→ **課題**: 下の行のうち、「ZEW: 8:24 -> none」を含む行から最後の行までを、一字も変えずに書き写すこと。画像は写さずに省く。

→ **提示された行**:
==*==

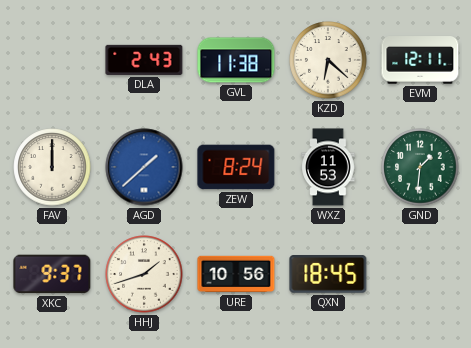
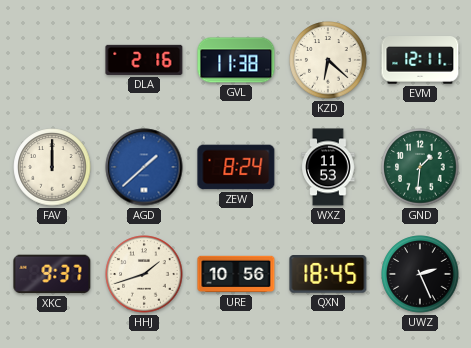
DLA: 2:43 -> 2:16
UWZ: none -> 2:26
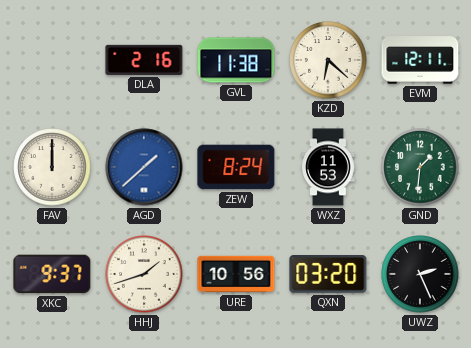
QXN: 18:45 -> 03:20
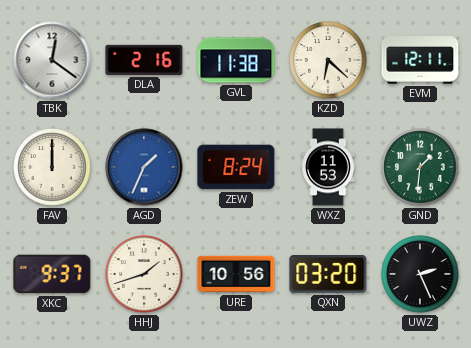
TBK: none -> 12:21
AGD: 1:38 -> 1:34
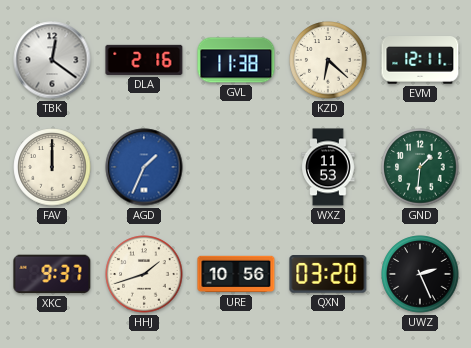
ZEW: 8:24 -> none
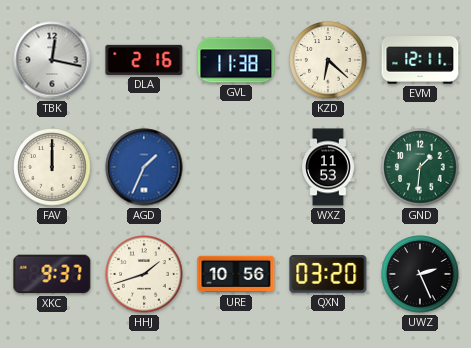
TBK: 12:21 -> 12:17
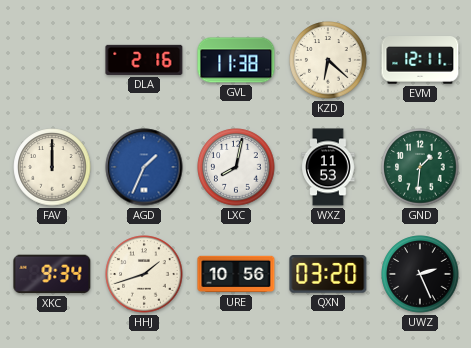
TBK: 12:17 -> none
LXC: none -> 8:02
XKC: 9:37 -> 9:34
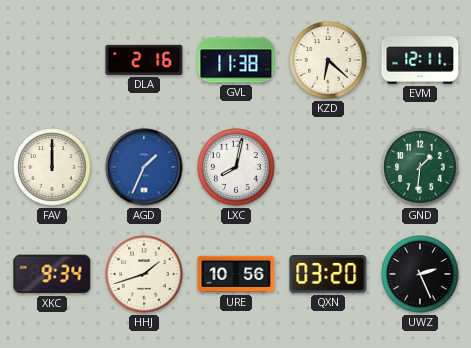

==*==

→ **解答**:
ZEW: 8:24 -> none
TBK: 12:21 -> 12:17
TBK: 12:17 -> none
LXC: none -> 8:02
XKC: 9:37 -> 9:34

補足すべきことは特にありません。